(DIRECTIONS) Lines from the beginning of the data through the line containing "F3: 100mA (+9V, N006) -> 750mA (+9V, N006)" are to be copied exactly, with no other line included.

(DATA RECORDS)

=== Section Start ===

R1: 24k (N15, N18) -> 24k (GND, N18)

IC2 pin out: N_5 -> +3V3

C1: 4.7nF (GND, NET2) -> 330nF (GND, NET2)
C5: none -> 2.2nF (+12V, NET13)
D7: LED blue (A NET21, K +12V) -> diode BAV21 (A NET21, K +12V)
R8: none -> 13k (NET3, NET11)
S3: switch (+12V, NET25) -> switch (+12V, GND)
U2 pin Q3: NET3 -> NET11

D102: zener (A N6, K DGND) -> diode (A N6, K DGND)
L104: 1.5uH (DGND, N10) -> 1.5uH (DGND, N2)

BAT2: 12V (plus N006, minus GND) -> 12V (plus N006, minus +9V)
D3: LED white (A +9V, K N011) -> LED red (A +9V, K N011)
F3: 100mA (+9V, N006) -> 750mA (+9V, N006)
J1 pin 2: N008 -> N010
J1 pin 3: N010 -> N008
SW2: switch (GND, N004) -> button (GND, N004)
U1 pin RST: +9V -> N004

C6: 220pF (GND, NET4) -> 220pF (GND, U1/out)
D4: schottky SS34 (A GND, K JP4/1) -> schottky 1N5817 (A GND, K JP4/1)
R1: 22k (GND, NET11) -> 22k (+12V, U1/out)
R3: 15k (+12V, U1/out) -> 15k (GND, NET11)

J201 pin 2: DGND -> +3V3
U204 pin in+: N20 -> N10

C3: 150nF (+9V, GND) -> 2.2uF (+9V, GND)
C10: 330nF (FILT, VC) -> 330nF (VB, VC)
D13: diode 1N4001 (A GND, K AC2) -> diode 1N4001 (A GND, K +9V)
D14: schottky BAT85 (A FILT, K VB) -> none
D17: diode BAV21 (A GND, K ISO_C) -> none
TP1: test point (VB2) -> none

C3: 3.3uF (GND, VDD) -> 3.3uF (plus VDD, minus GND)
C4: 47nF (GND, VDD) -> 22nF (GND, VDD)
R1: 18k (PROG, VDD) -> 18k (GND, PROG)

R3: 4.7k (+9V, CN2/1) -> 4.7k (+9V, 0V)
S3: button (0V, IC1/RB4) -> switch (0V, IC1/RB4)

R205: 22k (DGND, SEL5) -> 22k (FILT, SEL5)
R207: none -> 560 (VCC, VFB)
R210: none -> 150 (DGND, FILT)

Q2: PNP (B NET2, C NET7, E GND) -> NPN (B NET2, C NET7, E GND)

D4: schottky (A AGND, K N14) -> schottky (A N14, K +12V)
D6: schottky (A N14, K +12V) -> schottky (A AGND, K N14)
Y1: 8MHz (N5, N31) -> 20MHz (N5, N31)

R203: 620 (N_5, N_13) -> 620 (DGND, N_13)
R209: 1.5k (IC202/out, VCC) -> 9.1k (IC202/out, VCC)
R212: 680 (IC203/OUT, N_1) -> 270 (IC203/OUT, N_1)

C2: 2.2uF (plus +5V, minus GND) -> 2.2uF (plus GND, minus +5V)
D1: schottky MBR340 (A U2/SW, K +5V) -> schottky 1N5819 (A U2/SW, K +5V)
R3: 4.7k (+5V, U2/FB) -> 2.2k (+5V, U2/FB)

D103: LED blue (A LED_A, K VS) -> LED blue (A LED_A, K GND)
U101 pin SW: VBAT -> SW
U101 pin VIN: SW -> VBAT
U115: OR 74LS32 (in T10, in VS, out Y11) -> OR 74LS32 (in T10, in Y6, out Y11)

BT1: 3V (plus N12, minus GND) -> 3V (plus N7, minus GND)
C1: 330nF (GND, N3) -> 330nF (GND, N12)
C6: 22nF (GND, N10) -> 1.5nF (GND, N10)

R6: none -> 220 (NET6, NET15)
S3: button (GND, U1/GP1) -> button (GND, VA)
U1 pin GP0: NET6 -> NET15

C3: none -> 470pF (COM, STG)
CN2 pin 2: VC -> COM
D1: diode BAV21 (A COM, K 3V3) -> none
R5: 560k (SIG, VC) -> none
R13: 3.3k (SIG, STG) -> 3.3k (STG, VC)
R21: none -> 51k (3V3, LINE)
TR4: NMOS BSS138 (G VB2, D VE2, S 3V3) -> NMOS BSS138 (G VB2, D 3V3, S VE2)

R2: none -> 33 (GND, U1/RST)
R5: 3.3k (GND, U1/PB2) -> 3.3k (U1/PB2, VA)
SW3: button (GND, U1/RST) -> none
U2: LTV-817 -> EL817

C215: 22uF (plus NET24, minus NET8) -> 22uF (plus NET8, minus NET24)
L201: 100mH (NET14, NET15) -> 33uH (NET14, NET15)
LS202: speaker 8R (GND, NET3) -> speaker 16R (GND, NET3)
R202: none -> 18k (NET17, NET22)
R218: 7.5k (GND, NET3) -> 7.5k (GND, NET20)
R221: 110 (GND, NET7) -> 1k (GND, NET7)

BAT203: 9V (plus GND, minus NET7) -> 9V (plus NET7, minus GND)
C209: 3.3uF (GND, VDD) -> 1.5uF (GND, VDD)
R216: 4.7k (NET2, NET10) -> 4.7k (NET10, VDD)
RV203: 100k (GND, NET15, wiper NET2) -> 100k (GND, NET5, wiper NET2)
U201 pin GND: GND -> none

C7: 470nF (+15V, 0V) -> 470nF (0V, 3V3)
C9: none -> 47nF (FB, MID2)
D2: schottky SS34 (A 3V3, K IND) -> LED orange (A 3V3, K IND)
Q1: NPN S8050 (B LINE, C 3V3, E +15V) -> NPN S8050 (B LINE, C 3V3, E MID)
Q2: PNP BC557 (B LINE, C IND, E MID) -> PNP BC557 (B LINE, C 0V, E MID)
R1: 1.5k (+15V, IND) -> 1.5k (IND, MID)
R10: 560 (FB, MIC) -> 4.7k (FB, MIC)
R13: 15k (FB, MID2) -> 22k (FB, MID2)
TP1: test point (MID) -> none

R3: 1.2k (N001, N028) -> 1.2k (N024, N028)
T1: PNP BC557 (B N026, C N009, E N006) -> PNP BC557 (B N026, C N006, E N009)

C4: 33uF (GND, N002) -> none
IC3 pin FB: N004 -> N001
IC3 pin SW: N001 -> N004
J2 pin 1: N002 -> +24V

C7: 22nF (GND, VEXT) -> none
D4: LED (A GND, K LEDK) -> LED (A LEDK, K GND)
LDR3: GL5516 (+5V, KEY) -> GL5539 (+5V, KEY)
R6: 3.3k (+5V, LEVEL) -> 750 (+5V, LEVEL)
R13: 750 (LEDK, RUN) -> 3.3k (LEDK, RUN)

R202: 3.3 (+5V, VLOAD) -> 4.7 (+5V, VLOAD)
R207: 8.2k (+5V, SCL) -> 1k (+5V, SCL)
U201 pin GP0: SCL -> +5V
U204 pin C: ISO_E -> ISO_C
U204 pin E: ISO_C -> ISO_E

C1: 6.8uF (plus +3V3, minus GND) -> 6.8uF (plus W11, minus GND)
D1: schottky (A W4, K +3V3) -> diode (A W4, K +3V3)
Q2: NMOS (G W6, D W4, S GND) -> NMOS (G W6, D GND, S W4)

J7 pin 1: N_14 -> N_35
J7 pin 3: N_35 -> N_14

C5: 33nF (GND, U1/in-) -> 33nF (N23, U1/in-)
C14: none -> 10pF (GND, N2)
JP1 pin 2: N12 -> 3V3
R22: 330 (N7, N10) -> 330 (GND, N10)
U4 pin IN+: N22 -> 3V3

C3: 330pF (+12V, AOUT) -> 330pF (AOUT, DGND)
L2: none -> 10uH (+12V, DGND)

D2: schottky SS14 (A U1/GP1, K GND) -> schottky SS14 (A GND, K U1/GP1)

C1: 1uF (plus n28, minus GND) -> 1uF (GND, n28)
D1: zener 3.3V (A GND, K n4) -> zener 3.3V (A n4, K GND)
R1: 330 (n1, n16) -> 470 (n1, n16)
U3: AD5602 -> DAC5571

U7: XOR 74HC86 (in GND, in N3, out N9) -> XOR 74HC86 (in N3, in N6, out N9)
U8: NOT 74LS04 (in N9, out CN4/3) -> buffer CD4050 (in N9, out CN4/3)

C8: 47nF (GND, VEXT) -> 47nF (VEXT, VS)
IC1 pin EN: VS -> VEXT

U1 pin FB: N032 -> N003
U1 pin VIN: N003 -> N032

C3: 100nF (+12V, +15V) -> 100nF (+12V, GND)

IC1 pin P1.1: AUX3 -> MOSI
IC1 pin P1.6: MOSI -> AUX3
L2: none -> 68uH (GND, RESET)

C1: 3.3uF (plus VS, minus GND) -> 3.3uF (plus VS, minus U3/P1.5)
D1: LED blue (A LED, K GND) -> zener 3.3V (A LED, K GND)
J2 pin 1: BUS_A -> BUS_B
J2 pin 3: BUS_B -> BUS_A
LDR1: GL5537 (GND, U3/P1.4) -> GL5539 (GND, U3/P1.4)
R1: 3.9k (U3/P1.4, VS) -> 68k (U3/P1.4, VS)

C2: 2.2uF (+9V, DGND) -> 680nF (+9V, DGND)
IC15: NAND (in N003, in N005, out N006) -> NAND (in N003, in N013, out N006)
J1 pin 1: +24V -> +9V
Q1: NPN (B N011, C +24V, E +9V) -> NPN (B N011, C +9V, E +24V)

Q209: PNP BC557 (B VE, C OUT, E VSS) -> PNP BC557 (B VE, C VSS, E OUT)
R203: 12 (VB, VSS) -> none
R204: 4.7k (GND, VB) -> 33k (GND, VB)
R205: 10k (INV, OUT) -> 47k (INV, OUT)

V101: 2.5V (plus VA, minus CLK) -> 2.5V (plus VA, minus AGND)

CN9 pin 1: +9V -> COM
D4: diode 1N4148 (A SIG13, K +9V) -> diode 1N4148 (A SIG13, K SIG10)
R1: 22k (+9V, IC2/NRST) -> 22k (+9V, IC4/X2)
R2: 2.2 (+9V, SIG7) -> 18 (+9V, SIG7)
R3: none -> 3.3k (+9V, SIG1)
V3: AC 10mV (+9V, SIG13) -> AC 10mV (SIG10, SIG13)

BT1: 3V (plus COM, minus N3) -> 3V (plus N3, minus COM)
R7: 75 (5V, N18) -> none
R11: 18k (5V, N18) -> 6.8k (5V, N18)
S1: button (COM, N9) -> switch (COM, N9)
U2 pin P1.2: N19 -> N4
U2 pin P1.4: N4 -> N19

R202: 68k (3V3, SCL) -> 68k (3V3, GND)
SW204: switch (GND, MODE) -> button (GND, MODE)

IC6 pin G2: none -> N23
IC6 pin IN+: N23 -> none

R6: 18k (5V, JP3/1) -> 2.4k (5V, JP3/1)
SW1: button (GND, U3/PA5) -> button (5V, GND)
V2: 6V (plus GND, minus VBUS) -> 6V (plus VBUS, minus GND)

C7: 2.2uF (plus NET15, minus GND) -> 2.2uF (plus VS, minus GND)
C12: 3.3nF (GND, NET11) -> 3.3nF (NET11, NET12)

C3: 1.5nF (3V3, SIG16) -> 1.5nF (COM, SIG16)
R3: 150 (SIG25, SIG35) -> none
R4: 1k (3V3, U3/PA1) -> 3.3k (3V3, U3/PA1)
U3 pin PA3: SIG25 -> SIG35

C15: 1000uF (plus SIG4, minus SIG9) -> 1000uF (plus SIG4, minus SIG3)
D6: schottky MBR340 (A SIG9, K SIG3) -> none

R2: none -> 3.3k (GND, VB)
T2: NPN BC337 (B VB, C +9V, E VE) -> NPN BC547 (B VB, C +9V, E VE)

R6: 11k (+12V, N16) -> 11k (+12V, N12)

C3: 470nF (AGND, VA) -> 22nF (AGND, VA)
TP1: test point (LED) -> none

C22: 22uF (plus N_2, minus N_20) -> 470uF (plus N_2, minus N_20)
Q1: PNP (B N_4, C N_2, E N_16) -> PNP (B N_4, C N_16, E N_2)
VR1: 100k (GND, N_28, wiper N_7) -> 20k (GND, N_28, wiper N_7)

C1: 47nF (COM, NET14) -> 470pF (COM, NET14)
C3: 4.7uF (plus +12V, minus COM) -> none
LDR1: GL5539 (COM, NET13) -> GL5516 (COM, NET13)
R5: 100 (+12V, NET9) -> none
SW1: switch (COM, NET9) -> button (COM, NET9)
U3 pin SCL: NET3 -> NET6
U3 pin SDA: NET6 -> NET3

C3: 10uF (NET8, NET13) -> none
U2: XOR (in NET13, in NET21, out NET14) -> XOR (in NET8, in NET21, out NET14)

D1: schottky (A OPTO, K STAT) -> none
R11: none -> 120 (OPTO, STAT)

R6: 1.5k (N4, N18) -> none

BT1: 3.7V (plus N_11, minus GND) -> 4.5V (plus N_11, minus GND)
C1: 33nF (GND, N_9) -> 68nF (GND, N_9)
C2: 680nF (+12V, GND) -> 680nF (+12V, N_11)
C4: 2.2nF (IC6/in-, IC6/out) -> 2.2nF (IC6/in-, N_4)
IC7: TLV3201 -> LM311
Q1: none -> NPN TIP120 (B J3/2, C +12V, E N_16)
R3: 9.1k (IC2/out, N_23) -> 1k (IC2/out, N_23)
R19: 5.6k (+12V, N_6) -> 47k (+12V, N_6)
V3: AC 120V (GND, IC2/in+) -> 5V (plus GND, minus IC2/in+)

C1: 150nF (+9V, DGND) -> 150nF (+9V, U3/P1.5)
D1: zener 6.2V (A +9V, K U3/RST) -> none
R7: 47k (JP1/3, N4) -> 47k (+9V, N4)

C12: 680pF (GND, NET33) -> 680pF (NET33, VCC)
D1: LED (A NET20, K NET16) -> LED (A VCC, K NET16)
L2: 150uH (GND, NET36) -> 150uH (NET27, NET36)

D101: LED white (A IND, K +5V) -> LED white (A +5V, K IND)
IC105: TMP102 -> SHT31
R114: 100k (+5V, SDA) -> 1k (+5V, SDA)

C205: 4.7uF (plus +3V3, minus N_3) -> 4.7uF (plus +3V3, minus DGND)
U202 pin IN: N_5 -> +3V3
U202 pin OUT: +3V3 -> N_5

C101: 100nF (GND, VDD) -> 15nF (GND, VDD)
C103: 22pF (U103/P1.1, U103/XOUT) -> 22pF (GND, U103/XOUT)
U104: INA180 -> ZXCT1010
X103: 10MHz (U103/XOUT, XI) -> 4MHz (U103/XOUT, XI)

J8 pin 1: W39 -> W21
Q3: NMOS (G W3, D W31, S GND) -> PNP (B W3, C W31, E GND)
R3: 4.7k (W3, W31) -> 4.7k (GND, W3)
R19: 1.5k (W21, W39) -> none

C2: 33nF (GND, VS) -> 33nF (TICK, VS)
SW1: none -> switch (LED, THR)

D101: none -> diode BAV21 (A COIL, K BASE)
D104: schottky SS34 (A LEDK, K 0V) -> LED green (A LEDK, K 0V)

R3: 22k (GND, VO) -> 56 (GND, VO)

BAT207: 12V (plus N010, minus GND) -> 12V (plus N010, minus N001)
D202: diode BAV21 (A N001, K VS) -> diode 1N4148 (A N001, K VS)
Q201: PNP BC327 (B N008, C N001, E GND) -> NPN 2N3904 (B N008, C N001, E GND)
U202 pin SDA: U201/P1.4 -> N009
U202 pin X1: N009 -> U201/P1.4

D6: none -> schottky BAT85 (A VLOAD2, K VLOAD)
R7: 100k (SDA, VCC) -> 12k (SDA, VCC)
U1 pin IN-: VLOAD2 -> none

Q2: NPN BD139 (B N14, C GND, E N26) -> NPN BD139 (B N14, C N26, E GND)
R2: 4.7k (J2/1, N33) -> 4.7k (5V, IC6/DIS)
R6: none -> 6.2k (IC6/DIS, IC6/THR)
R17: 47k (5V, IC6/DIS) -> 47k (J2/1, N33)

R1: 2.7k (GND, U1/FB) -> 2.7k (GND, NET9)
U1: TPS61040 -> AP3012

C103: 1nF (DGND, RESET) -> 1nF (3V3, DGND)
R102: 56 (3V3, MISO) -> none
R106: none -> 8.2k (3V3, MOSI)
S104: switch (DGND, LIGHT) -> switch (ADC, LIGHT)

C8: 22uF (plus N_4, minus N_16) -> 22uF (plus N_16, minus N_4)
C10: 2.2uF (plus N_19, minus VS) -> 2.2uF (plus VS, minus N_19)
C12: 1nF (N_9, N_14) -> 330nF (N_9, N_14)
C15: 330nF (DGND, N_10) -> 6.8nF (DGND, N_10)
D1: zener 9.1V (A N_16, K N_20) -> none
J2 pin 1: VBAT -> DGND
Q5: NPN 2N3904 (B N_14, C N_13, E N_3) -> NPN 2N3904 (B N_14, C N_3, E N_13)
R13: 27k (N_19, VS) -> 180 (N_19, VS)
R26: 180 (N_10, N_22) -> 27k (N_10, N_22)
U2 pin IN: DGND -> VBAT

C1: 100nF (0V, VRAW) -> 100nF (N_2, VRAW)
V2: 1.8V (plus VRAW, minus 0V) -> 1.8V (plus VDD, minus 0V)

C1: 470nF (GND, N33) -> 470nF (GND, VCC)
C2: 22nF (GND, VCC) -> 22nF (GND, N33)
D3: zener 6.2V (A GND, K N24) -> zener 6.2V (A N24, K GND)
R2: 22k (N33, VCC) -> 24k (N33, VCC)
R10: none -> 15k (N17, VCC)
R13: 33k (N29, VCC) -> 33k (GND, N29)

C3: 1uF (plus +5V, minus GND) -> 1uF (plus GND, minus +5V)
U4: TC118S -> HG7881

=== Section End ===

(RESULT)
R1: 24k (N15, N18) -> 24k (GND, N18)

IC2 pin out: N_5 -> +3V3

C1: 4.7nF (GND, NET2) -> 330nF (GND, NET2)
C5: none -> 2.2nF (+12V, NET13)
D7: LED blue (A NET21, K +12V) -> diode BAV21 (A NET21, K +12V)
R8: none -> 13k (NET3, NET11)
S3: switch (+12V, NET25) -> switch (+12V, GND)
U2 pin Q3: NET3 -> NET11

D102: zener (A N6, K DGND) -> diode (A N6, K DGND)
L104: 1.5uH (DGND, N10) -> 1.5uH (DGND, N2)

BAT2: 12V (plus N006, minus GND) -> 12V (plus N006, minus +9V)
D3: LED white (A +9V, K N011) -> LED red (A +9V, K N011)
F3: 100mA (+9V, N006) -> 750mA (+9V, N006)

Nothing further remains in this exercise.